§ **Records for processing**:
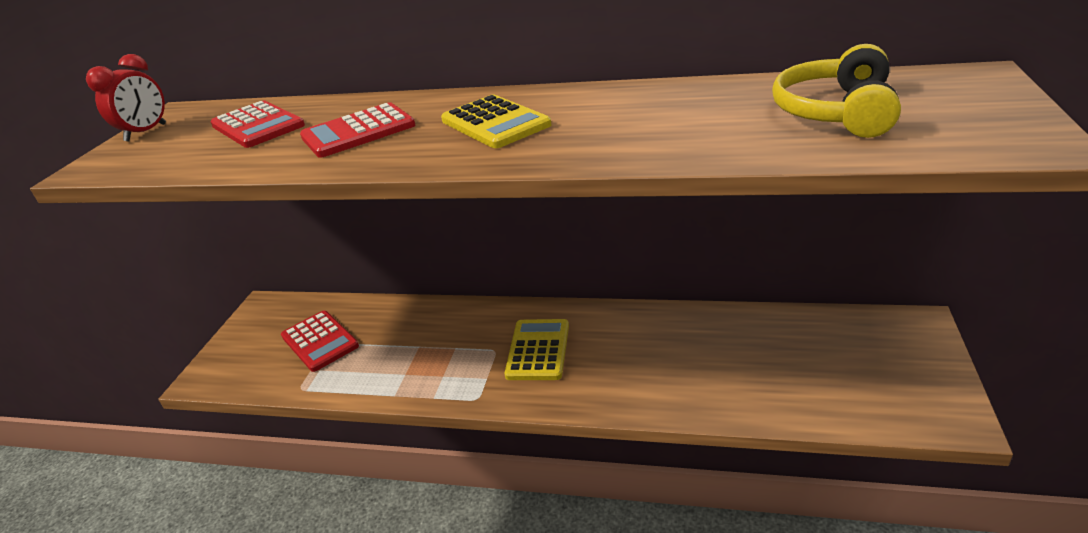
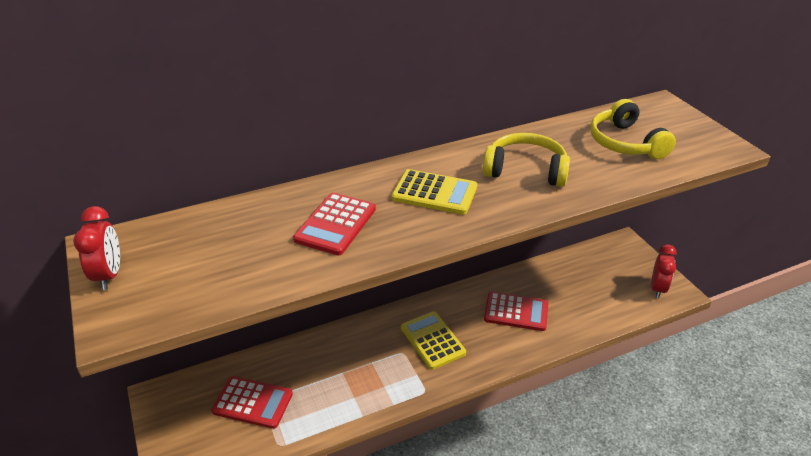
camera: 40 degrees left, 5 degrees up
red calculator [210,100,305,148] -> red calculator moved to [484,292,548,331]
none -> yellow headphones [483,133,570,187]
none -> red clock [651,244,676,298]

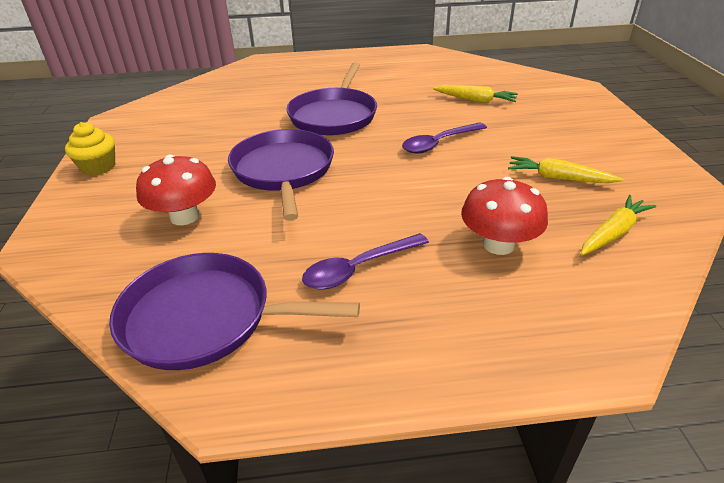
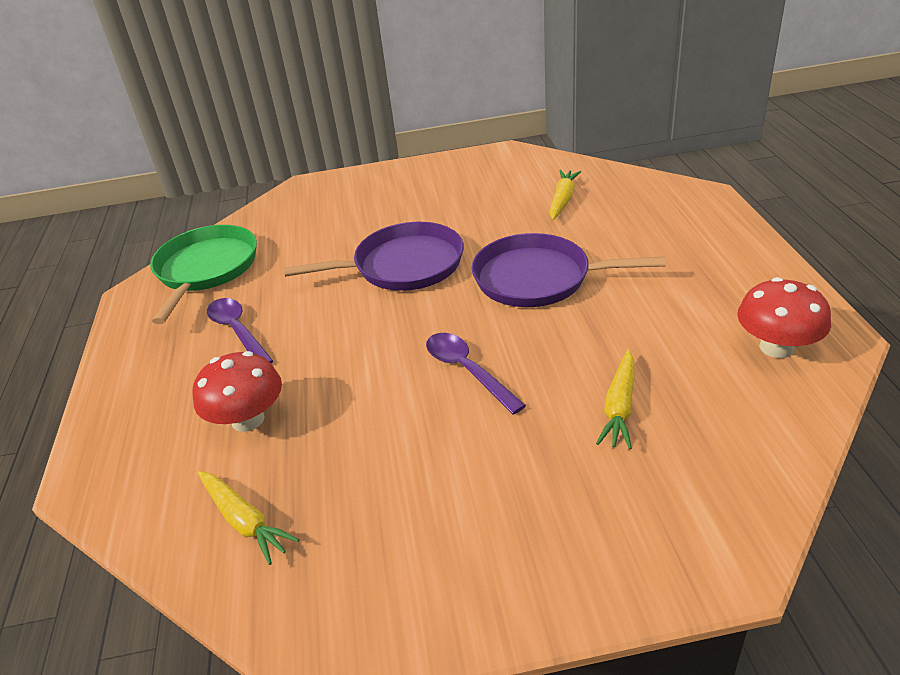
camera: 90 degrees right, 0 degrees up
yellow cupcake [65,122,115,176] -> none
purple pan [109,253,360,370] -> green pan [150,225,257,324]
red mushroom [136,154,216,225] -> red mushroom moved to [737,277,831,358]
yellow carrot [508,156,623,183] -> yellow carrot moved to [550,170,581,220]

§ **About this exercise**:
Could you copy exactly the lines from the one containing "camera: 90 degrees right, 0 degrees up" through the end of the records above, and nothing more?

§ **Response box**:
camera: 90 degrees right, 0 degrees up
yellow cupcake [65,122,115,176] -> none
purple pan [109,253,360,370] -> green pan [150,225,257,324]
red mushroom [136,154,216,225] -> red mushroom moved to [737,277,831,358]
yellow carrot [508,156,623,183] -> yellow carrot moved to [550,170,581,220]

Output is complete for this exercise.